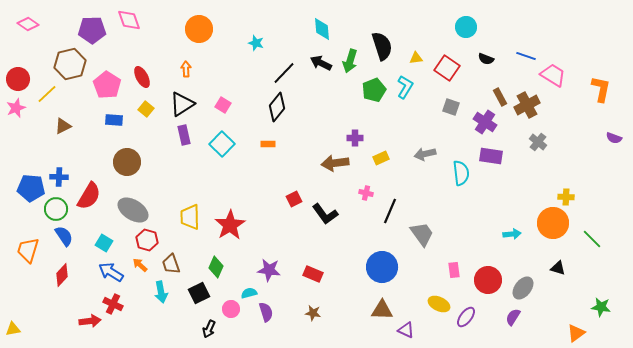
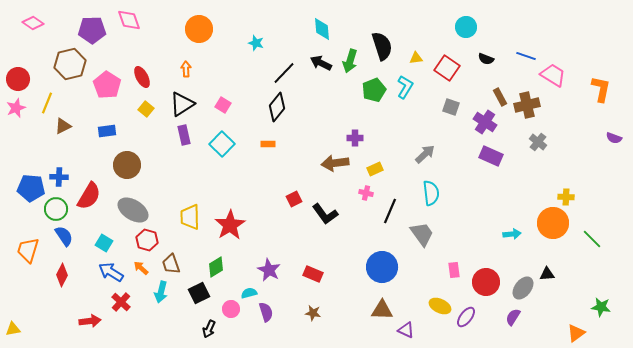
pink diamond at (28, 24): moved 5 px right, 1 px up
yellow line at (47, 94): moved 9 px down; rotated 25 degrees counterclockwise
brown cross at (527, 105): rotated 15 degrees clockwise
blue rectangle at (114, 120): moved 7 px left, 11 px down; rotated 12 degrees counterclockwise
gray arrow at (425, 154): rotated 150 degrees clockwise
purple rectangle at (491, 156): rotated 15 degrees clockwise
yellow rectangle at (381, 158): moved 6 px left, 11 px down
brown circle at (127, 162): moved 3 px down
cyan semicircle at (461, 173): moved 30 px left, 20 px down
orange arrow at (140, 265): moved 1 px right, 3 px down
green diamond at (216, 267): rotated 35 degrees clockwise
black triangle at (558, 268): moved 11 px left, 6 px down; rotated 21 degrees counterclockwise
purple star at (269, 270): rotated 20 degrees clockwise
red diamond at (62, 275): rotated 15 degrees counterclockwise
red circle at (488, 280): moved 2 px left, 2 px down
cyan arrow at (161, 292): rotated 25 degrees clockwise
red cross at (113, 304): moved 8 px right, 2 px up; rotated 18 degrees clockwise
yellow ellipse at (439, 304): moved 1 px right, 2 px down
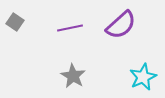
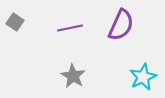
purple semicircle: rotated 24 degrees counterclockwise
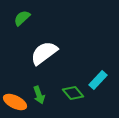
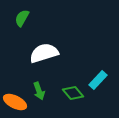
green semicircle: rotated 18 degrees counterclockwise
white semicircle: rotated 20 degrees clockwise
green arrow: moved 4 px up
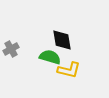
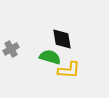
black diamond: moved 1 px up
yellow L-shape: rotated 10 degrees counterclockwise
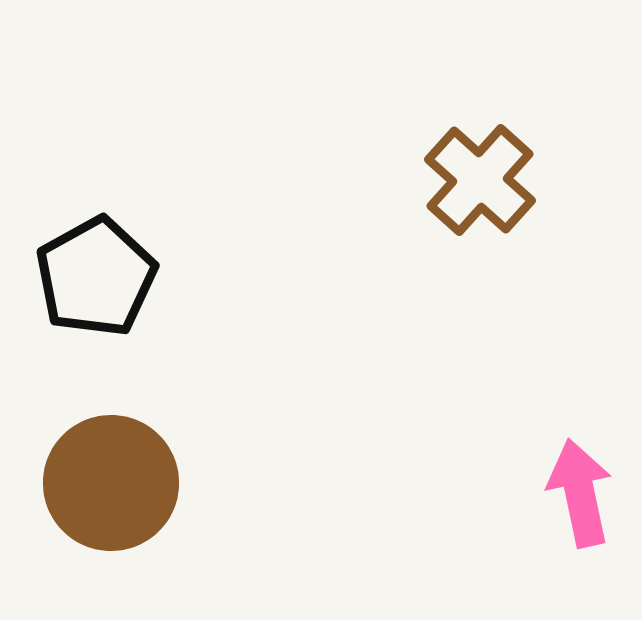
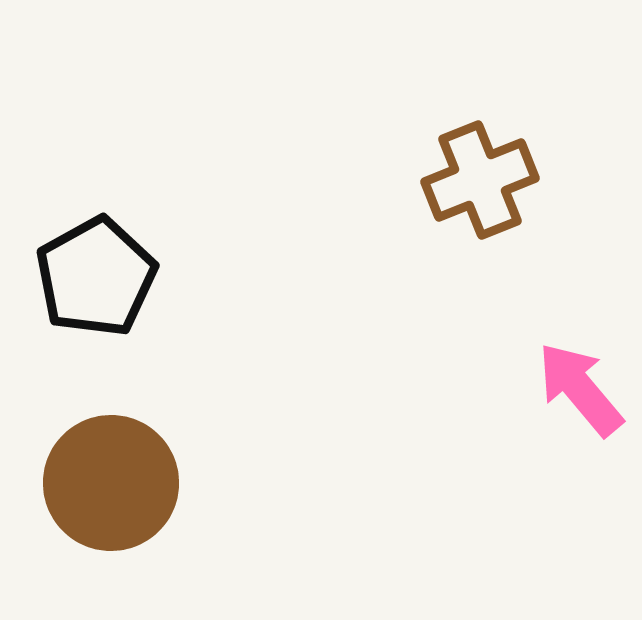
brown cross: rotated 26 degrees clockwise
pink arrow: moved 104 px up; rotated 28 degrees counterclockwise
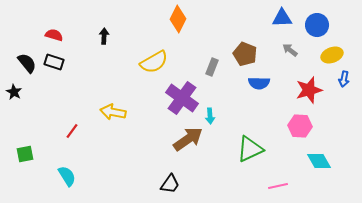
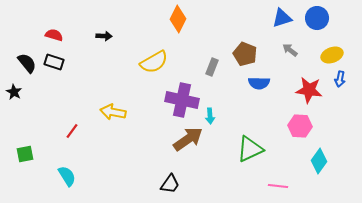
blue triangle: rotated 15 degrees counterclockwise
blue circle: moved 7 px up
black arrow: rotated 91 degrees clockwise
blue arrow: moved 4 px left
red star: rotated 24 degrees clockwise
purple cross: moved 2 px down; rotated 24 degrees counterclockwise
cyan diamond: rotated 65 degrees clockwise
pink line: rotated 18 degrees clockwise
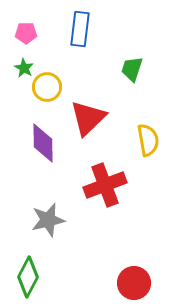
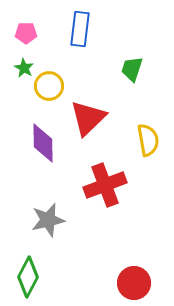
yellow circle: moved 2 px right, 1 px up
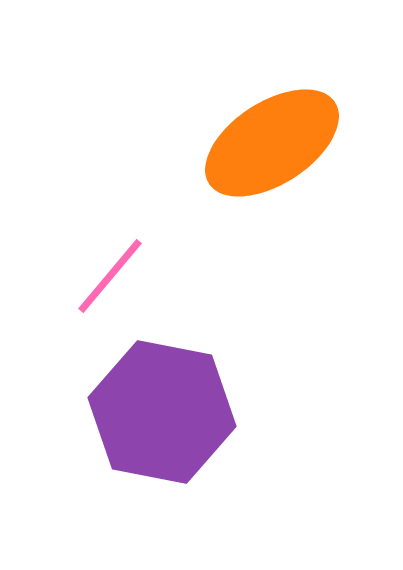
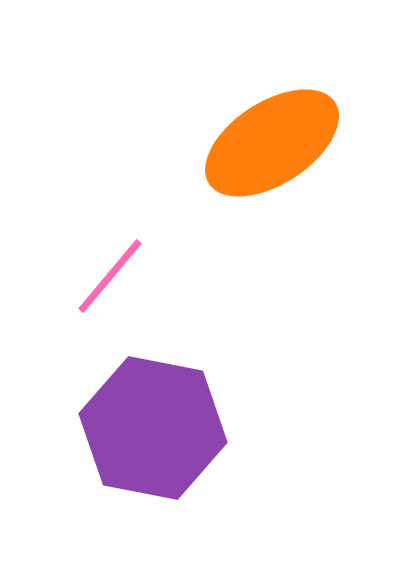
purple hexagon: moved 9 px left, 16 px down
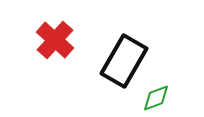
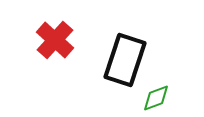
black rectangle: moved 1 px right, 1 px up; rotated 12 degrees counterclockwise
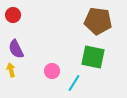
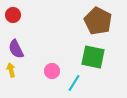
brown pentagon: rotated 20 degrees clockwise
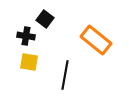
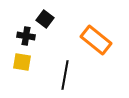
yellow square: moved 7 px left
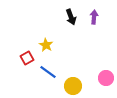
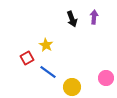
black arrow: moved 1 px right, 2 px down
yellow circle: moved 1 px left, 1 px down
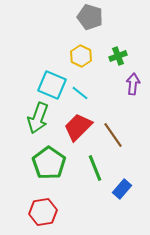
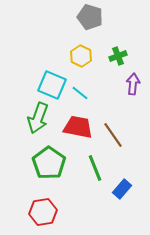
red trapezoid: rotated 56 degrees clockwise
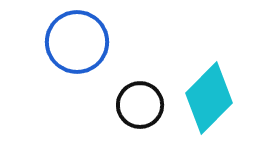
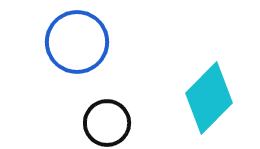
black circle: moved 33 px left, 18 px down
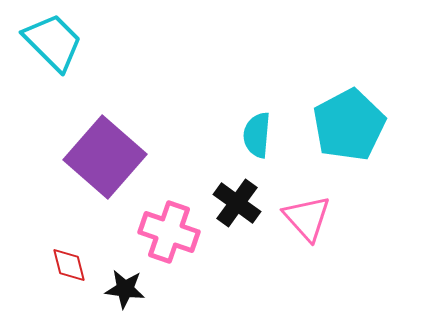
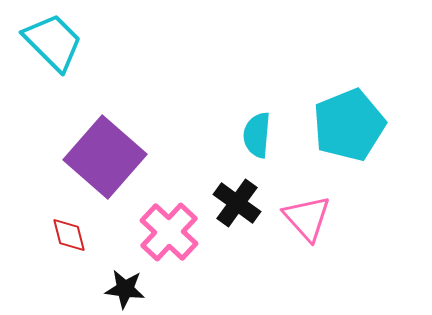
cyan pentagon: rotated 6 degrees clockwise
pink cross: rotated 24 degrees clockwise
red diamond: moved 30 px up
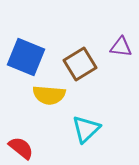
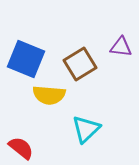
blue square: moved 2 px down
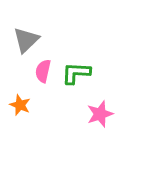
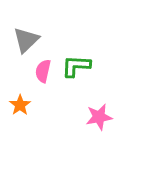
green L-shape: moved 7 px up
orange star: rotated 15 degrees clockwise
pink star: moved 1 px left, 3 px down; rotated 8 degrees clockwise
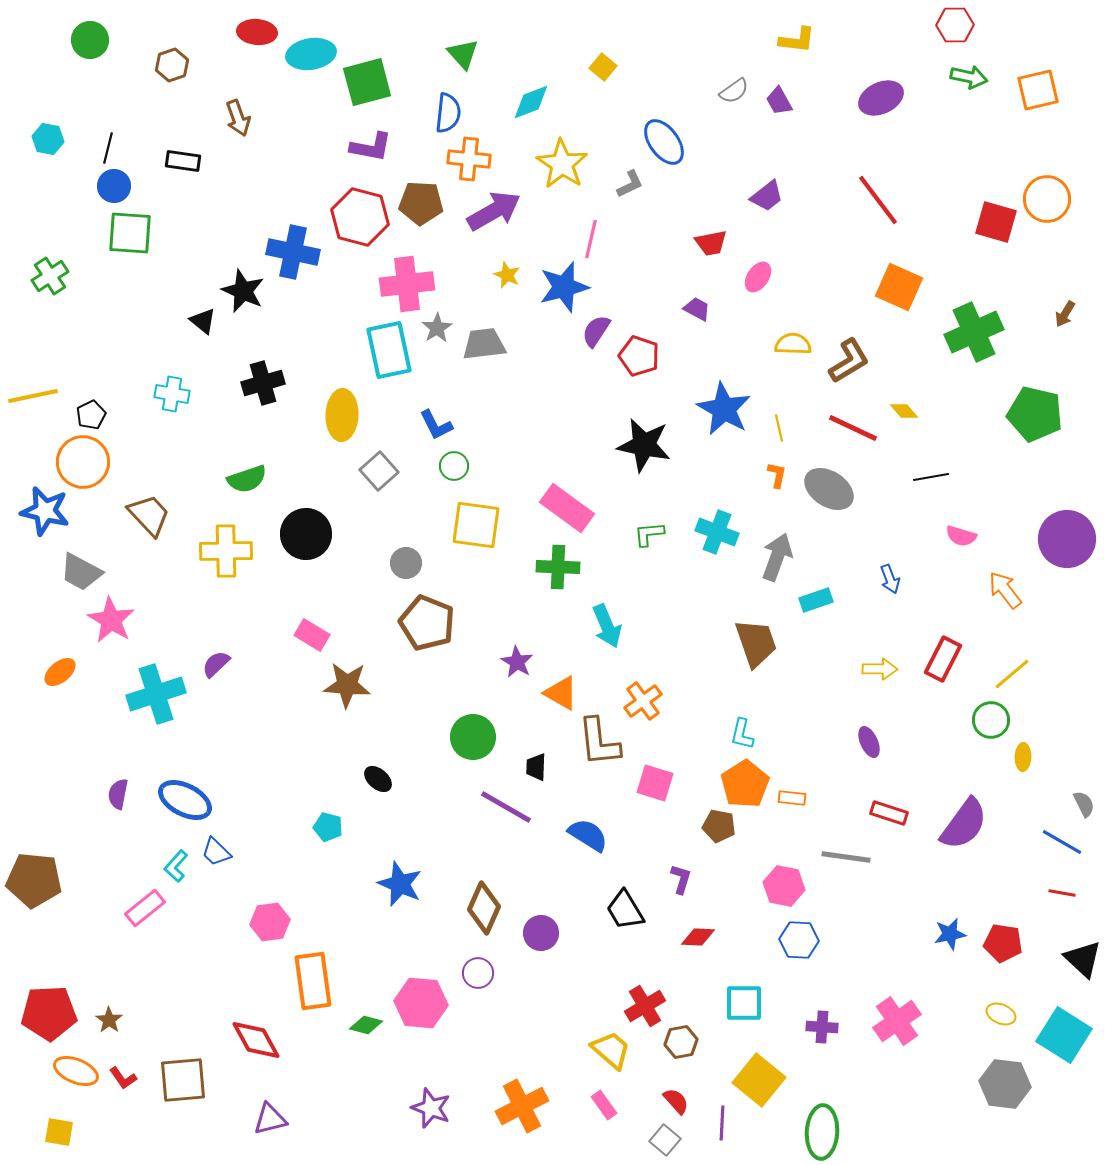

◆ ◆ ◆ ◆ ◆ ◆ ◆

REQUIRED ACTION: Copy the data verbatim, skipping any image it holds.

RESPONSE FOR THIS EXERCISE:
pink diamond at (28, 24): moved 5 px right, 1 px up
yellow line at (47, 94): moved 9 px down; rotated 25 degrees counterclockwise
brown cross at (527, 105): rotated 15 degrees clockwise
blue rectangle at (114, 120): moved 7 px left, 11 px down; rotated 12 degrees counterclockwise
gray arrow at (425, 154): rotated 150 degrees clockwise
purple rectangle at (491, 156): rotated 15 degrees clockwise
yellow rectangle at (381, 158): moved 6 px left, 11 px down
brown circle at (127, 162): moved 3 px down
cyan semicircle at (461, 173): moved 30 px left, 20 px down
orange arrow at (140, 265): moved 1 px right, 3 px down
green diamond at (216, 267): rotated 35 degrees clockwise
black triangle at (558, 268): moved 11 px left, 6 px down; rotated 21 degrees counterclockwise
purple star at (269, 270): rotated 20 degrees clockwise
red diamond at (62, 275): rotated 15 degrees counterclockwise
red circle at (488, 280): moved 2 px left, 2 px down
cyan arrow at (161, 292): rotated 25 degrees clockwise
red cross at (113, 304): moved 8 px right, 2 px up; rotated 18 degrees clockwise
yellow ellipse at (439, 304): moved 1 px right, 2 px down
purple semicircle: rotated 24 degrees counterclockwise
green semicircle: rotated 18 degrees counterclockwise
white semicircle: rotated 20 degrees clockwise
green arrow: moved 4 px up
black diamond: moved 1 px up
yellow L-shape: rotated 10 degrees counterclockwise
brown cross: rotated 26 degrees clockwise
pink arrow: moved 104 px up; rotated 28 degrees counterclockwise
blue triangle: rotated 15 degrees counterclockwise
blue circle: moved 7 px up
black arrow: rotated 91 degrees clockwise
blue arrow: moved 4 px left
red star: rotated 24 degrees clockwise
purple cross: moved 2 px down; rotated 24 degrees counterclockwise
cyan diamond: rotated 65 degrees clockwise
pink line: rotated 18 degrees clockwise
yellow circle: moved 2 px right, 1 px up
purple hexagon: moved 9 px left, 16 px down
black rectangle: moved 1 px right, 1 px up; rotated 12 degrees counterclockwise
brown pentagon: rotated 20 degrees clockwise
yellow square: moved 7 px left
black arrow: moved 1 px right, 2 px down
yellow circle: moved 1 px left, 1 px down
red trapezoid: rotated 56 degrees clockwise
black circle: moved 33 px left, 18 px down
cyan pentagon: rotated 6 degrees clockwise
pink cross: rotated 24 degrees clockwise
red diamond: moved 30 px up
blue square: moved 2 px down
green L-shape: moved 7 px up
orange star: rotated 15 degrees clockwise
pink star: moved 1 px left, 3 px down; rotated 8 degrees clockwise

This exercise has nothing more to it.